## start
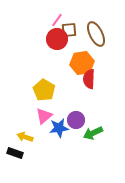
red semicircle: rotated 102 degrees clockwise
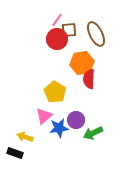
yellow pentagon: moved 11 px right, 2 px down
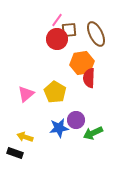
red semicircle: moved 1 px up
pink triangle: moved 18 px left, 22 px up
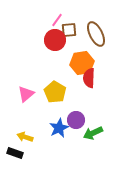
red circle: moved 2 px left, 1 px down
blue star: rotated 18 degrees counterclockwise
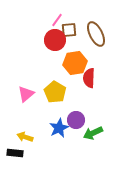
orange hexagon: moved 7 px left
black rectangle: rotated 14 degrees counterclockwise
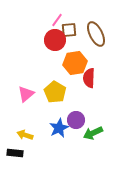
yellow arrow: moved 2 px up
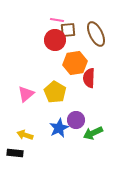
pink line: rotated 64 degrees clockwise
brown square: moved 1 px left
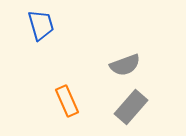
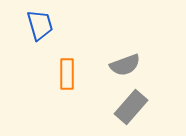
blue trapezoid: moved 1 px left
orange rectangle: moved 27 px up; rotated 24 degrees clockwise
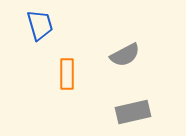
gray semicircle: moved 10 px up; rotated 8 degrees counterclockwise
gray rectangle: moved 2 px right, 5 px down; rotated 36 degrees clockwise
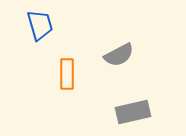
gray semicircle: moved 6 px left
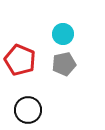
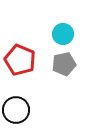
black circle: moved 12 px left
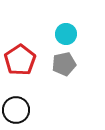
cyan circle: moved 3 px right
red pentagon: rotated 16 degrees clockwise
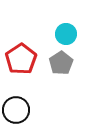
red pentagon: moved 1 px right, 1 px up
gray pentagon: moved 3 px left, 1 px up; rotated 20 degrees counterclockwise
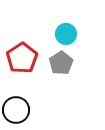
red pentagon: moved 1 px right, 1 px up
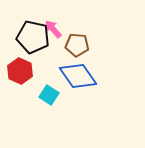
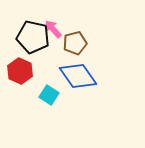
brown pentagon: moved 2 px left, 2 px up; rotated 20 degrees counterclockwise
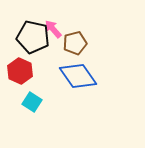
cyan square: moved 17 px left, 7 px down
## end
Collect every line of the records above that contains the word "semicircle", and copy each one in full.

FULL OUTPUT:
red semicircle: rotated 102 degrees clockwise
red semicircle: moved 1 px up
gray semicircle: moved 10 px up; rotated 8 degrees counterclockwise
gray semicircle: moved 6 px left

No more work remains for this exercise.